_PROBLEM:_ In the records below, find the line with "green apple: 14 -> 10" and the line with "turquoise fork: 9 -> 8". Print both exactly, along with every line between them, and no other line.

_INPUT RECORDS:_

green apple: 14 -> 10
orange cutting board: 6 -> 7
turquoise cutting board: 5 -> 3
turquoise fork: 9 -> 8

---

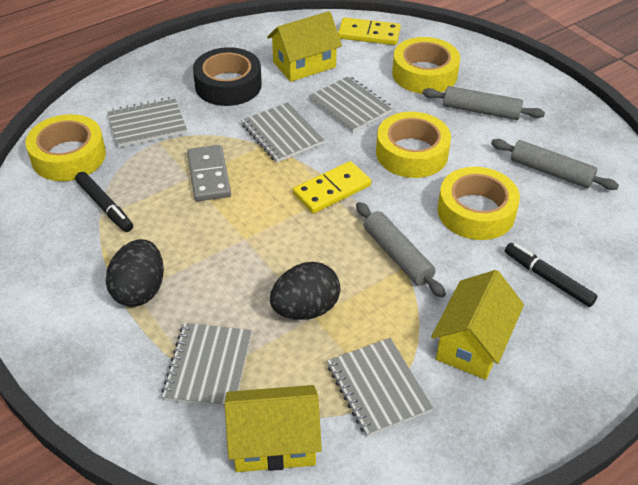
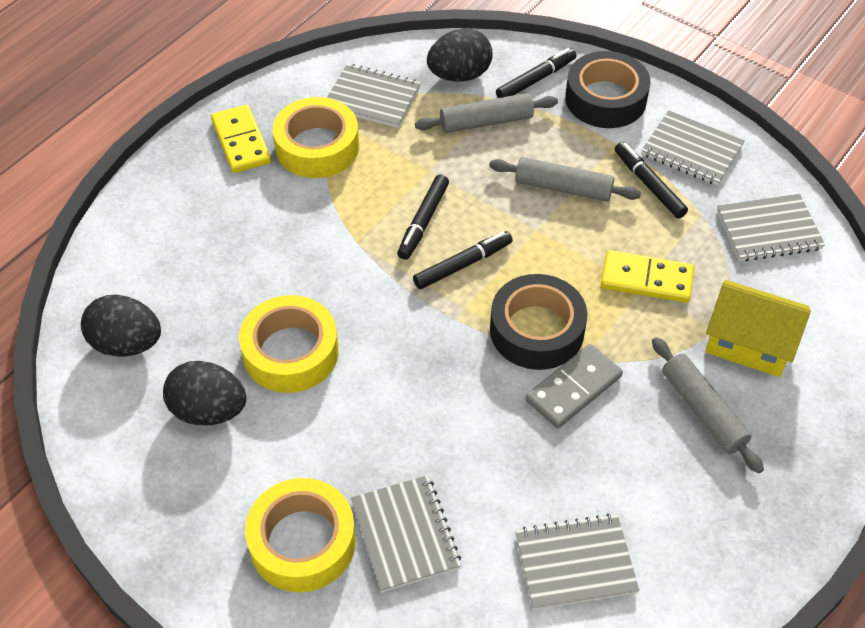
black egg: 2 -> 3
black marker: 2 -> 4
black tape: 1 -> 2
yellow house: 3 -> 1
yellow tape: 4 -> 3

_YOUR SOLUTION:_
green apple: 14 -> 10
orange cutting board: 6 -> 7
turquoise cutting board: 5 -> 3
turquoise fork: 9 -> 8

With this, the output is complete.